TASK BRIEF: Reproduce all entries verbatim, with nothing added or dropped.

________________________

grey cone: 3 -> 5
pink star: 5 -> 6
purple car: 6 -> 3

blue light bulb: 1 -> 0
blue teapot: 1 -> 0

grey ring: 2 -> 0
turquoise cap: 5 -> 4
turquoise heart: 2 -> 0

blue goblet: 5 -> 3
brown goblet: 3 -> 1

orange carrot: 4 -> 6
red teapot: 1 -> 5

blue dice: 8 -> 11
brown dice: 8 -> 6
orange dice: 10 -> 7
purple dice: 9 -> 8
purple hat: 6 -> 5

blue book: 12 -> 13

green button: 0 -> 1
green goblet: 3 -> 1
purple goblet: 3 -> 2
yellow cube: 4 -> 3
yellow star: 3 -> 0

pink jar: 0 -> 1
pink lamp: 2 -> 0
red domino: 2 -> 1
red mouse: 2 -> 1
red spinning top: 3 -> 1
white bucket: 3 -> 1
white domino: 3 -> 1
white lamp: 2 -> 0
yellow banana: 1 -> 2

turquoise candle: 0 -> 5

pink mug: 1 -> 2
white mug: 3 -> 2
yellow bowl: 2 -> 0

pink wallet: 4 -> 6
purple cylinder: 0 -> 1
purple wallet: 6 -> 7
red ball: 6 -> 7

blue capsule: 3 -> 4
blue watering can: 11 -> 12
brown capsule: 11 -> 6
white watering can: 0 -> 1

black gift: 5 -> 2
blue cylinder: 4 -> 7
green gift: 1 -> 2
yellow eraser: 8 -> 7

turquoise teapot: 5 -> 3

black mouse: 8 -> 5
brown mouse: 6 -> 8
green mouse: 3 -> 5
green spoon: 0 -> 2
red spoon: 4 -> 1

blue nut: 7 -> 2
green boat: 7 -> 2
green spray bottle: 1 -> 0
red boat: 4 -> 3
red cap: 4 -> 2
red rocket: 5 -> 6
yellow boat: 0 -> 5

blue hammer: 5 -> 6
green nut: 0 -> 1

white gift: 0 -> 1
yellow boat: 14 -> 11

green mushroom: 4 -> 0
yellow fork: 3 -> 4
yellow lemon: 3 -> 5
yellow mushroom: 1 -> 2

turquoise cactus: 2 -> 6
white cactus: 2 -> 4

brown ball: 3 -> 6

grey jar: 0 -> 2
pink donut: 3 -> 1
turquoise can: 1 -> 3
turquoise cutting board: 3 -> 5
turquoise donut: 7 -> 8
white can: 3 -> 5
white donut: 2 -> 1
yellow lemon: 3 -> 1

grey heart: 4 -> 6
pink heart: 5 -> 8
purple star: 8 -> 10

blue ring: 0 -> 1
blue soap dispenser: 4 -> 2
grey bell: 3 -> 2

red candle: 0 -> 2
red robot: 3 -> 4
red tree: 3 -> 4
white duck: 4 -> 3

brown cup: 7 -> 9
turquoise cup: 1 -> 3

________________________

RESULT OF THE TASK:
grey cone: 3 -> 5
pink star: 5 -> 6
purple car: 6 -> 3

blue light bulb: 1 -> 0
blue teapot: 1 -> 0

grey ring: 2 -> 0
turquoise cap: 5 -> 4
turquoise heart: 2 -> 0

blue goblet: 5 -> 3
brown goblet: 3 -> 1

orange carrot: 4 -> 6
red teapot: 1 -> 5

blue dice: 8 -> 11
brown dice: 8 -> 6
orange dice: 10 -> 7
purple dice: 9 -> 8
purple hat: 6 -> 5

blue book: 12 -> 13

green button: 0 -> 1
green goblet: 3 -> 1
purple goblet: 3 -> 2
yellow cube: 4 -> 3
yellow star: 3 -> 0

pink jar: 0 -> 1
pink lamp: 2 -> 0
red domino: 2 -> 1
red mouse: 2 -> 1
red spinning top: 3 -> 1
white bucket: 3 -> 1
white domino: 3 -> 1
white lamp: 2 -> 0
yellow banana: 1 -> 2

turquoise candle: 0 -> 5

pink mug: 1 -> 2
white mug: 3 -> 2
yellow bowl: 2 -> 0

pink wallet: 4 -> 6
purple cylinder: 0 -> 1
purple wallet: 6 -> 7
red ball: 6 -> 7

blue capsule: 3 -> 4
blue watering can: 11 -> 12
brown capsule: 11 -> 6
white watering can: 0 -> 1

black gift: 5 -> 2
blue cylinder: 4 -> 7
green gift: 1 -> 2
yellow eraser: 8 -> 7

turquoise teapot: 5 -> 3

black mouse: 8 -> 5
brown mouse: 6 -> 8
green mouse: 3 -> 5
green spoon: 0 -> 2
red spoon: 4 -> 1

blue nut: 7 -> 2
green boat: 7 -> 2
green spray bottle: 1 -> 0
red boat: 4 -> 3
red cap: 4 -> 2
red rocket: 5 -> 6
yellow boat: 0 -> 5

blue hammer: 5 -> 6
green nut: 0 -> 1

white gift: 0 -> 1
yellow boat: 14 -> 11

green mushroom: 4 -> 0
yellow fork: 3 -> 4
yellow lemon: 3 -> 5
yellow mushroom: 1 -> 2

turquoise cactus: 2 -> 6
white cactus: 2 -> 4

brown ball: 3 -> 6

grey jar: 0 -> 2
pink donut: 3 -> 1
turquoise can: 1 -> 3
turquoise cutting board: 3 -> 5
turquoise donut: 7 -> 8
white can: 3 -> 5
white donut: 2 -> 1
yellow lemon: 3 -> 1

grey heart: 4 -> 6
pink heart: 5 -> 8
purple star: 8 -> 10

blue ring: 0 -> 1
blue soap dispenser: 4 -> 2
grey bell: 3 -> 2

red candle: 0 -> 2
red robot: 3 -> 4
red tree: 3 -> 4
white duck: 4 -> 3

brown cup: 7 -> 9
turquoise cup: 1 -> 3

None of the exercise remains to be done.